▶ Stored dataset items
◇ ◇ ◇ ◇ ◇
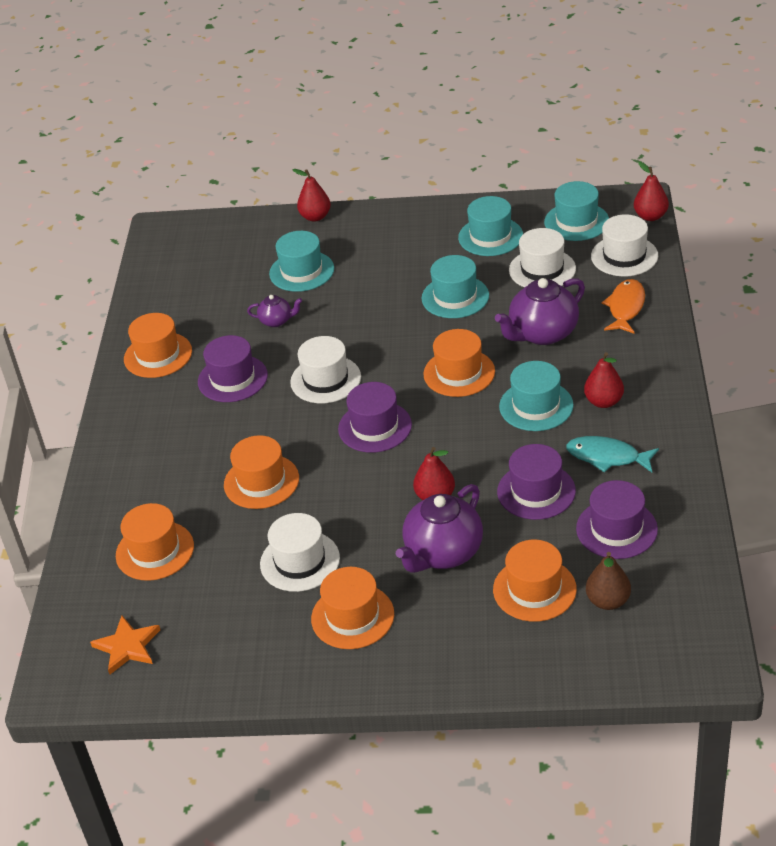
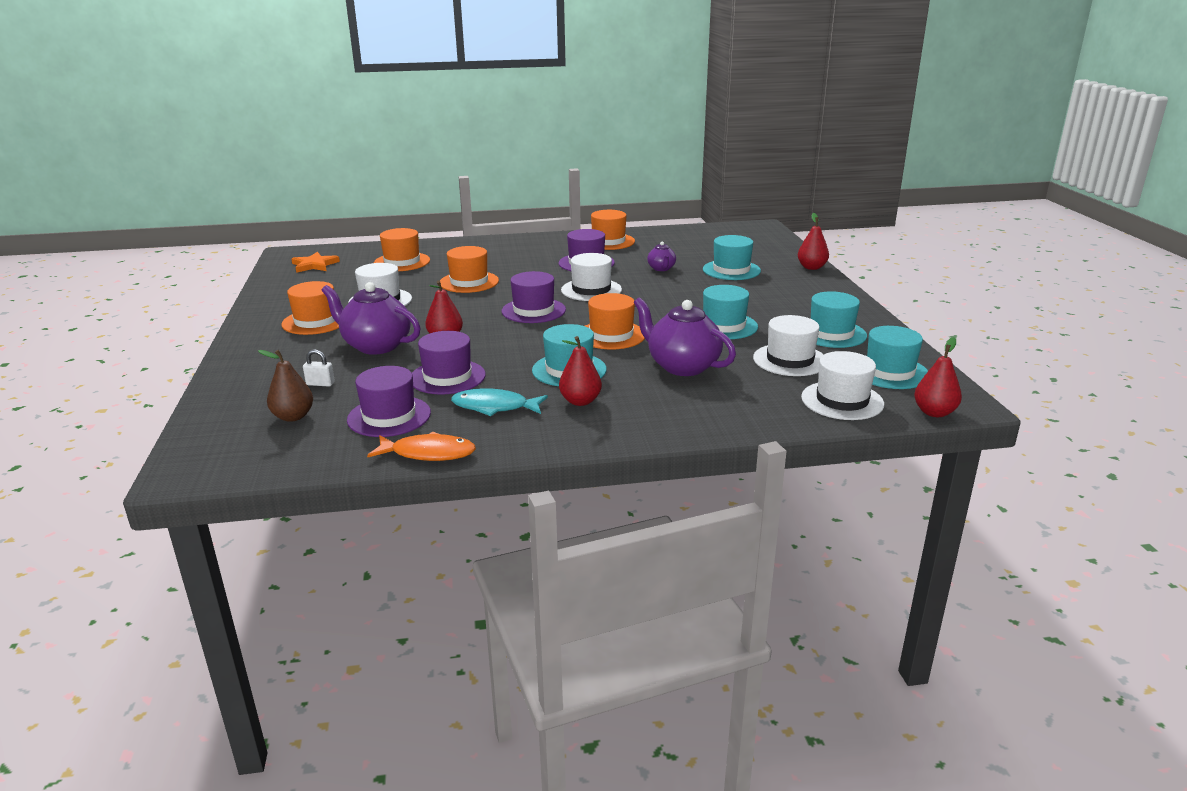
camera: 75 degrees right, 15 degrees down
(534, 589) = (320, 384): orange hat -> white padlock
(607, 457) = (494, 407): turquoise fish -> turquoise fish turned 90 degrees counterclockwise
(625, 307) = (745, 405): orange fish -> orange fish (428, 453)

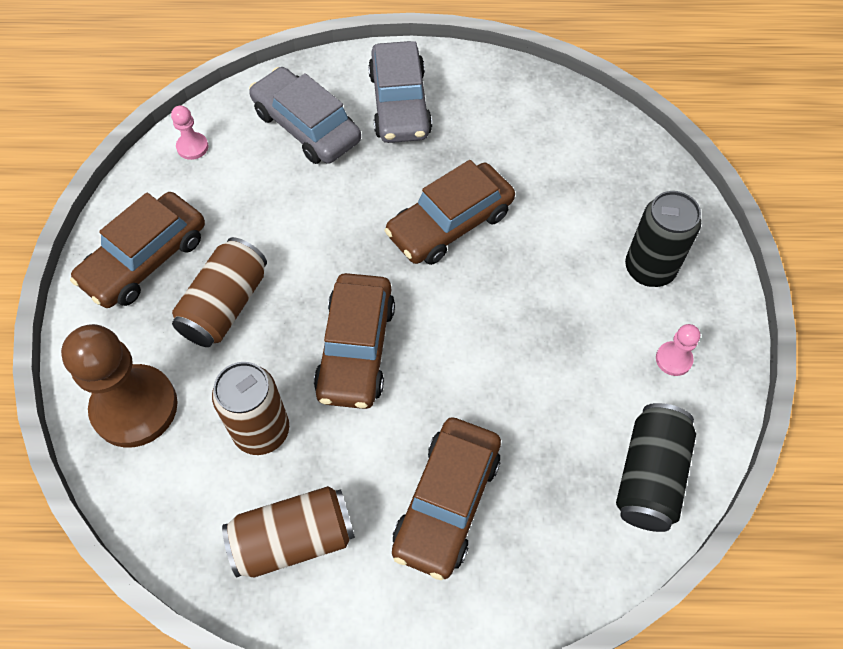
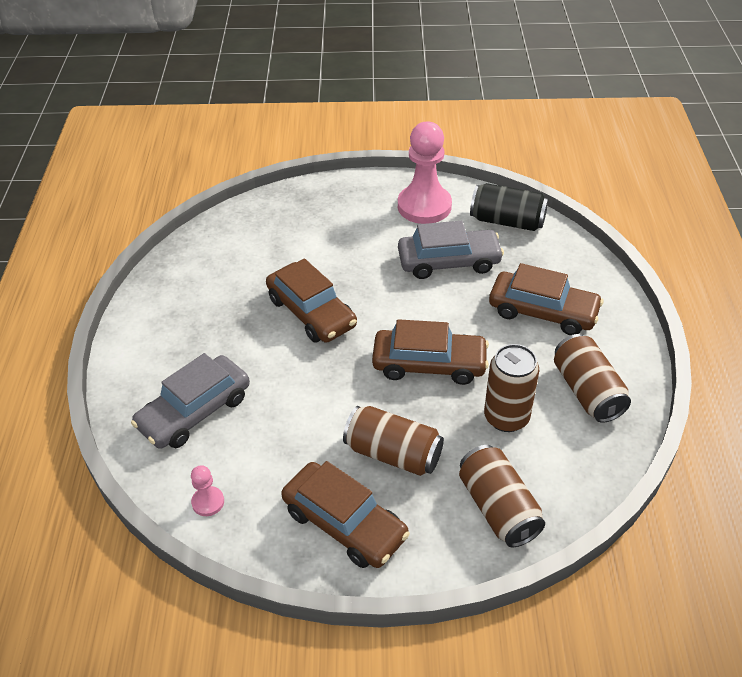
camera: 90 degrees left, 15 degrees down
(135, 407) = (498, 508): brown pawn -> brown can
(399, 104) = (178, 346): grey car -> grey car (449, 262)
(649, 269) = (354, 212): black can -> none
(673, 359) = (424, 206): pink pawn -> pink pawn, size x2.27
◇ ◇ ◇ ◇ ◇
▶ What is needed
Transcribe every entry above exactly as it stands, but skip the images.

▶ Exercise output
camera: 75 degrees right, 15 degrees down
(534, 589) = (320, 384): orange hat -> white padlock
(607, 457) = (494, 407): turquoise fish -> turquoise fish turned 90 degrees counterclockwise
(625, 307) = (745, 405): orange fish -> orange fish (428, 453)

camera: 90 degrees left, 15 degrees down
(135, 407) = (498, 508): brown pawn -> brown can
(399, 104) = (178, 346): grey car -> grey car (449, 262)
(649, 269) = (354, 212): black can -> none
(673, 359) = (424, 206): pink pawn -> pink pawn, size x2.27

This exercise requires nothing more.